Give back, word for word, the line that contains "(668, 323) = (729, 270): yellow" and every line that follows it in the data below.
━━━━━━━━━━━━━━━━━━━━
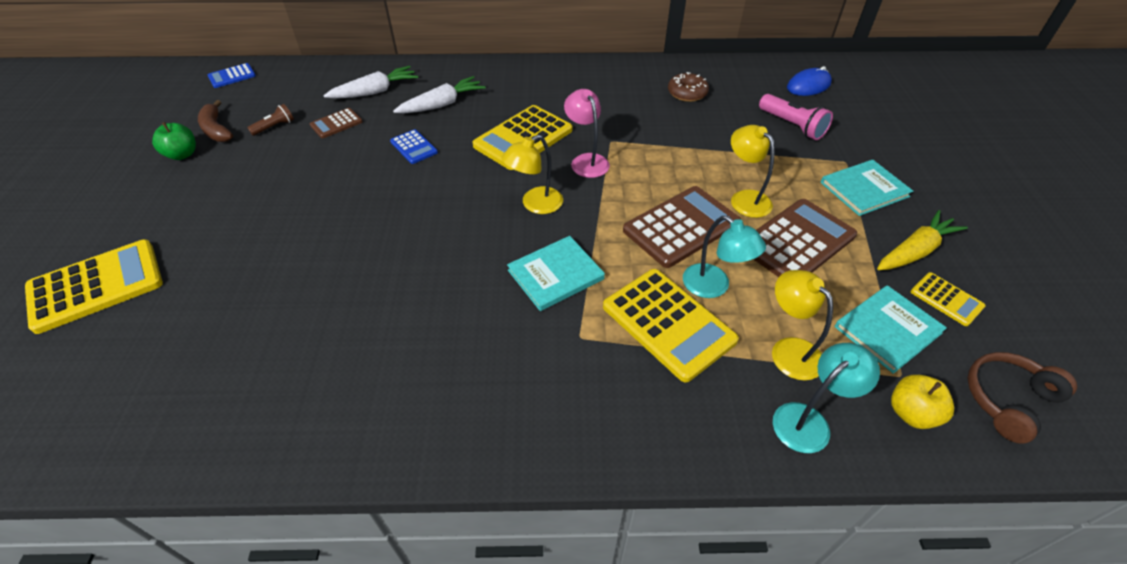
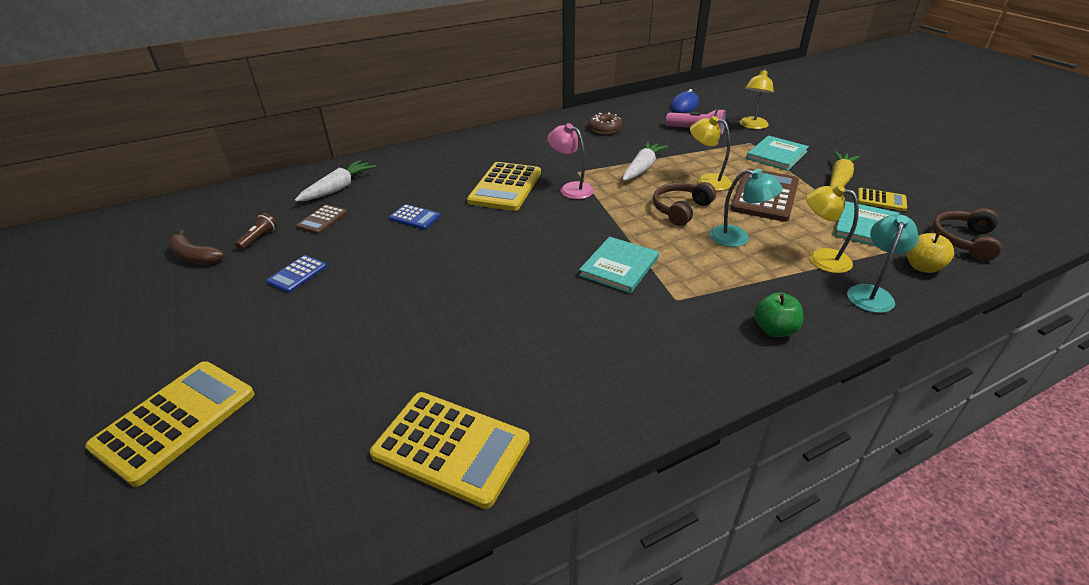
camera: 25 degrees left, 10 degrees down
(182, 154) = (174, 286): green apple -> green apple (774, 330)
(232, 76) = (171, 212): blue calculator -> blue calculator (297, 274)
(442, 104) = (411, 182): white carrot -> white carrot (642, 168)
(535, 204) = (558, 227): yellow lamp -> yellow lamp (752, 126)
(668, 323) = (729, 270): yellow calculator -> yellow calculator (451, 447)
(681, 227) = (680, 209): brown calculator -> brown headphones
━━━━━━━━━━━━━━━━━━━━
§ **PROBLEM SOLUTION**
(668, 323) = (729, 270): yellow calculator -> yellow calculator (451, 447)
(681, 227) = (680, 209): brown calculator -> brown headphones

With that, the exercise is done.